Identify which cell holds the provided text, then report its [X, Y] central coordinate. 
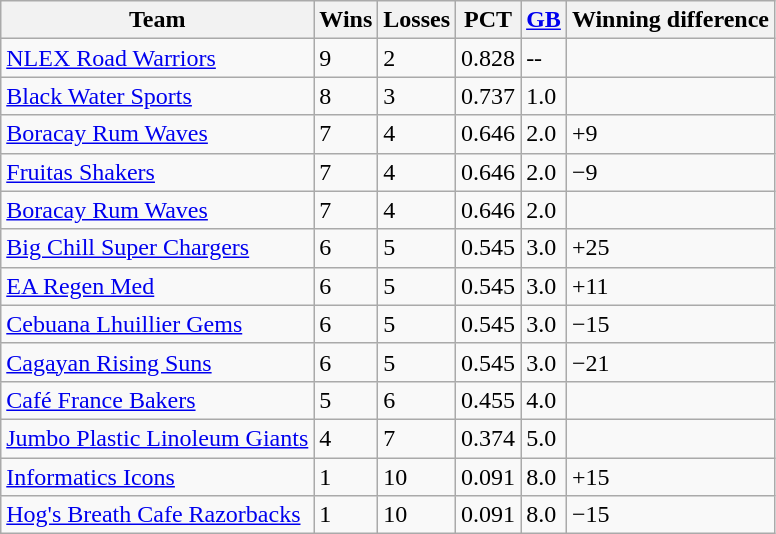
-- [544, 58]
3 [417, 96]
Winning difference [670, 20]
Cebuana Lhuillier Gems [158, 324]
Hog's Breath Cafe Razorbacks [158, 515]
+25 [670, 248]
Fruitas Shakers [158, 172]
Wins [346, 20]
PCT [488, 20]
EA Regen Med [158, 286]
8 [346, 96]
Losses [417, 20]
9 [346, 58]
GB [544, 20]
Big Chill Super Chargers [158, 248]
Café France Bakers [158, 400]
Jumbo Plastic Linoleum Giants [158, 438]
−21 [670, 362]
0.828 [488, 58]
2 [417, 58]
4.0 [544, 400]
Informatics Icons [158, 477]
Cagayan Rising Suns [158, 362]
5.0 [544, 438]
+15 [670, 477]
+11 [670, 286]
0.737 [488, 96]
+9 [670, 134]
−9 [670, 172]
Black Water Sports [158, 96]
1.0 [544, 96]
0.374 [488, 438]
Team [158, 20]
0.455 [488, 400]
NLEX Road Warriors [158, 58]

* Problem
Set out every line of the data above as a Markdown table with two columns, Row and Line text, numbering the lines in order. Skip any blank lines, and leave the picture out.

* Result of this exercise
| Row | Line text |
|---|---|
| 1 | Identify which cell holds the provided text, then report its [X, Y] central coordinate.  |
| 2 | -- [544, 58] |
| 3 | 3 [417, 96] |
| 4 | Winning difference [670, 20] |
| 5 | Cebuana Lhuillier Gems [158, 324] |
| 6 | Hog's Breath Cafe Razorbacks [158, 515] |
| 7 | +25 [670, 248] |
| 8 | Fruitas Shakers [158, 172] |
| 9 | Wins [346, 20] |
| 10 | PCT [488, 20] |
| 11 | EA Regen Med [158, 286] |
| 12 | 8 [346, 96] |
| 13 | Losses [417, 20] |
| 14 | 9 [346, 58] |
| 15 | GB [544, 20] |
| 16 | Big Chill Super Chargers [158, 248] |
| 17 | Café France Bakers [158, 400] |
| 18 | Jumbo Plastic Linoleum Giants [158, 438] |
| 19 | −21 [670, 362] |
| 20 | 0.828 [488, 58] |
| 21 | 2 [417, 58] |
| 22 | 4.0 [544, 400] |
| 23 | Informatics Icons [158, 477] |
| 24 | Cagayan Rising Suns [158, 362] |
| 25 | 5.0 [544, 438] |
| 26 | +15 [670, 477] |
| 27 | +11 [670, 286] |
| 28 | 0.737 [488, 96] |
| 29 | +9 [670, 134] |
| 30 | −9 [670, 172] |
| 31 | Black Water Sports [158, 96] |
| 32 | 1.0 [544, 96] |
| 33 | 0.374 [488, 438] |
| 34 | Team [158, 20] |
| 35 | 0.455 [488, 400] |
| 36 | NLEX Road Warriors [158, 58] |